### Provided records
+ + + + + + +

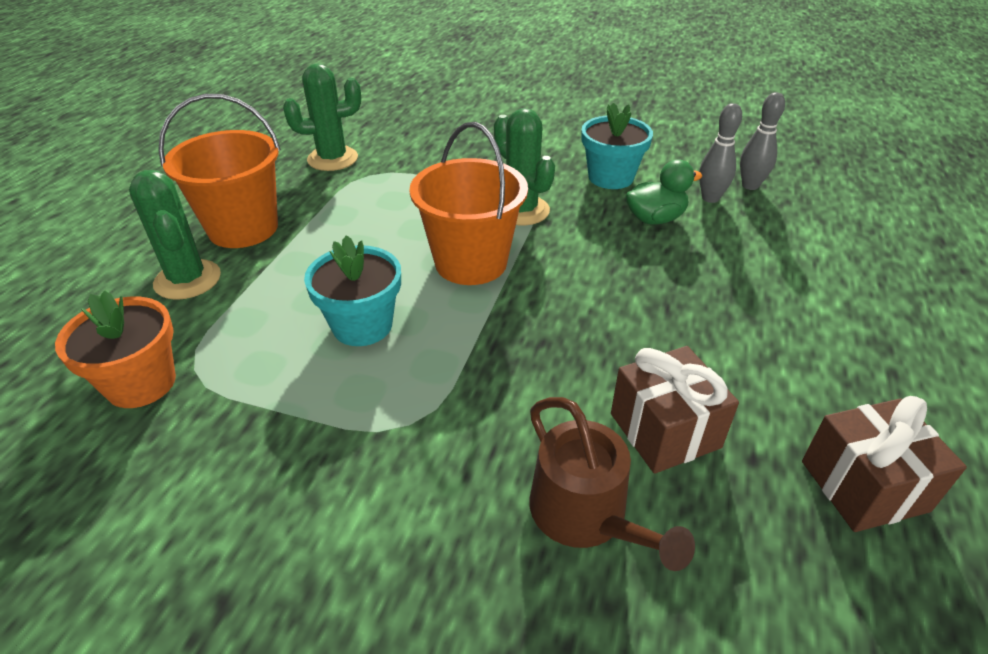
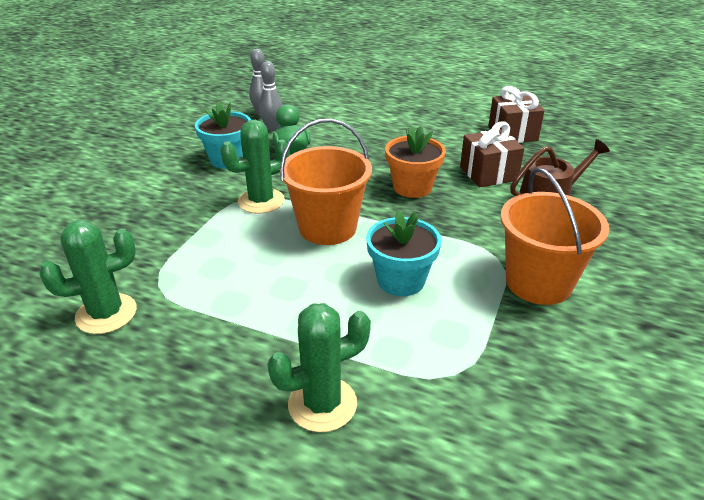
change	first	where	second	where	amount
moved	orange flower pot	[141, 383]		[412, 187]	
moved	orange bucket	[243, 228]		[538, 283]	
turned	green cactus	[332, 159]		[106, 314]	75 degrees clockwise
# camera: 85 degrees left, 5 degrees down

+ + + + + + +

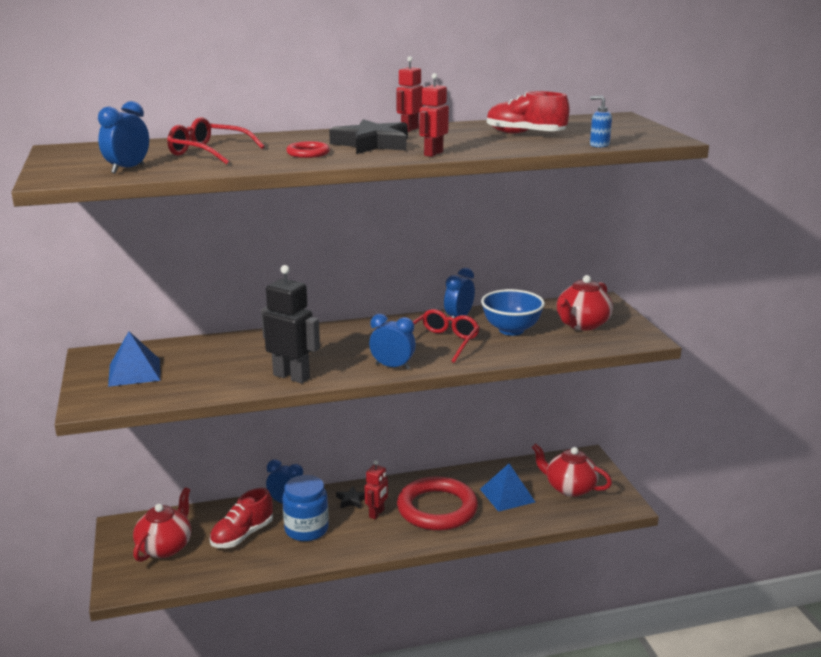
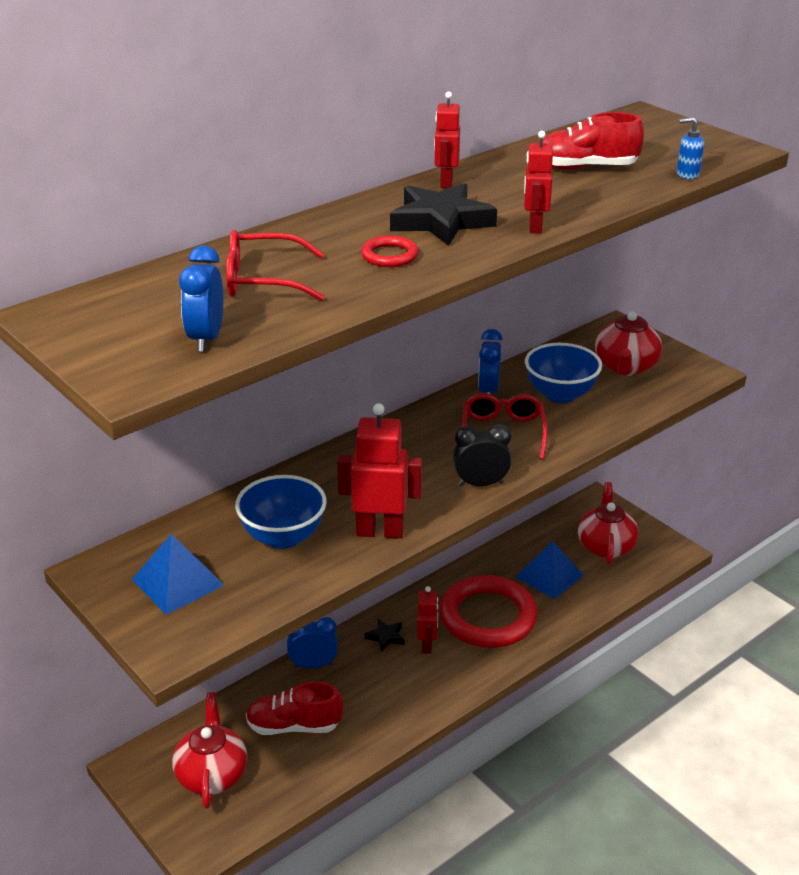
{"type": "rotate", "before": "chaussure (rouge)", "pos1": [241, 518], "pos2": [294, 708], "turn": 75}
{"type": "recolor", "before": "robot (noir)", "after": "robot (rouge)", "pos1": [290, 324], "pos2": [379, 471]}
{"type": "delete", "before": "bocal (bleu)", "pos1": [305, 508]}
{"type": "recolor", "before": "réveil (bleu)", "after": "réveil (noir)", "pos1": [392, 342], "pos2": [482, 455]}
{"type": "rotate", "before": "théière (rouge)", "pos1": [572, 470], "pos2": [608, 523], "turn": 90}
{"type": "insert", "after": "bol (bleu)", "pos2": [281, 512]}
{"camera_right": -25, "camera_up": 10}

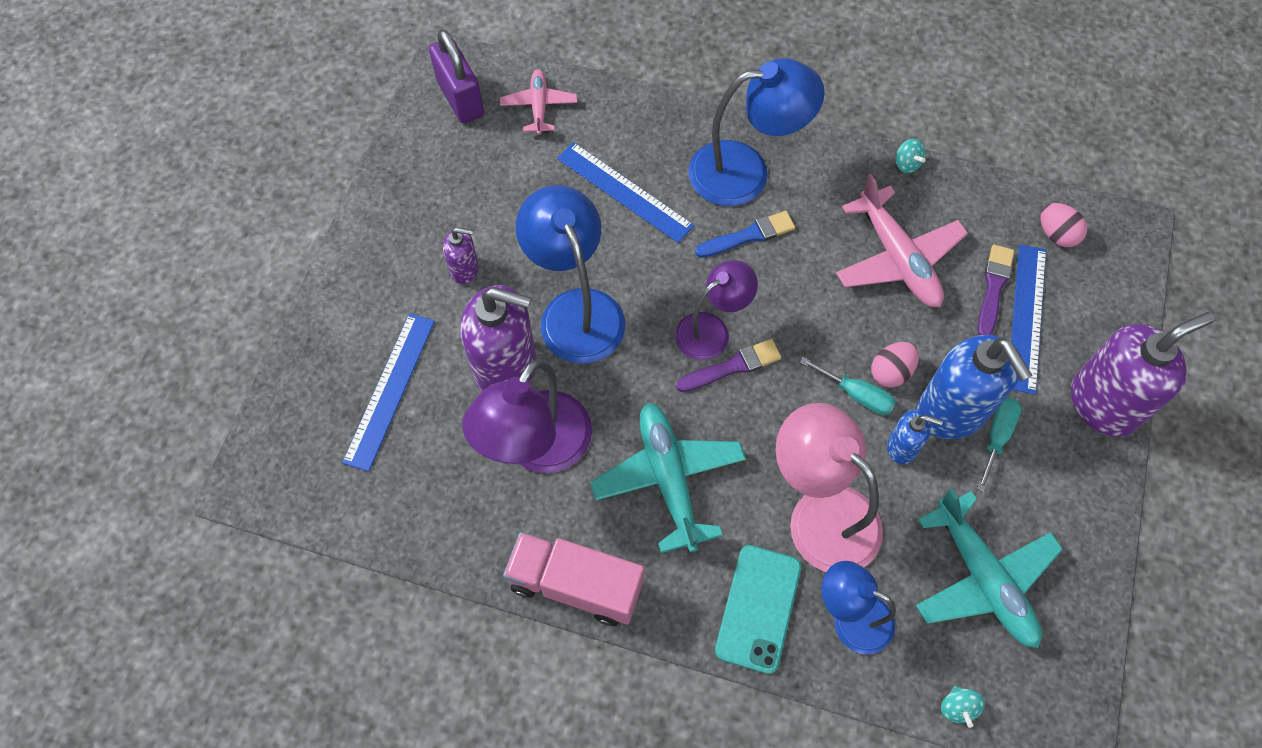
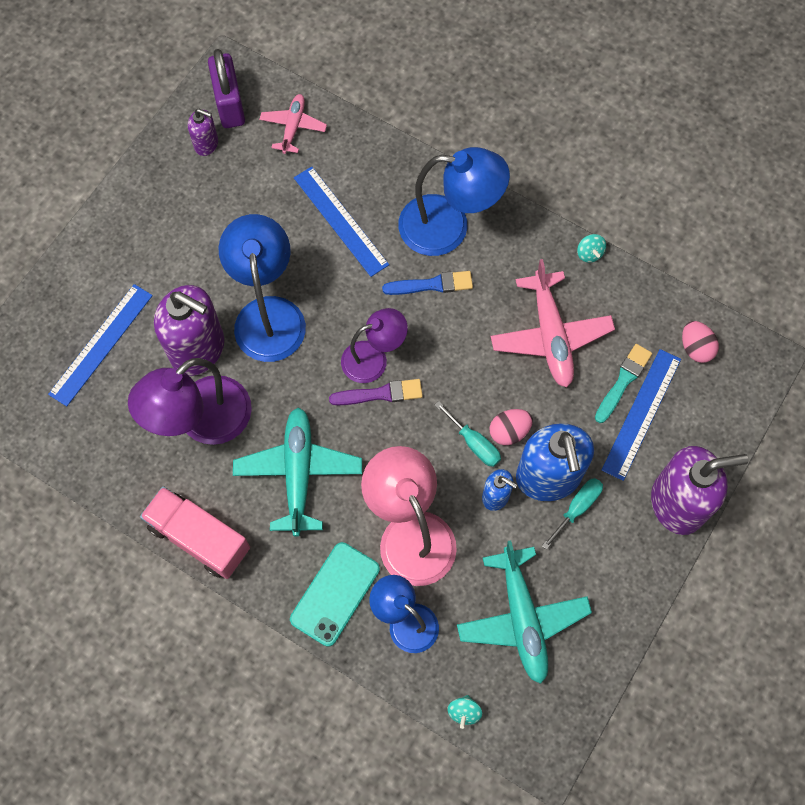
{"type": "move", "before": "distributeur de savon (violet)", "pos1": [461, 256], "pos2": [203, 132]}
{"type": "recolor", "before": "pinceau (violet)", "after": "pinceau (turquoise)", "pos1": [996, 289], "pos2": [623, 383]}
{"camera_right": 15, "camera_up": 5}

+ + + + + + +

### Goal of the exercise
State how many lines of the listing include "bleu", and nothing more.

### Answer area
3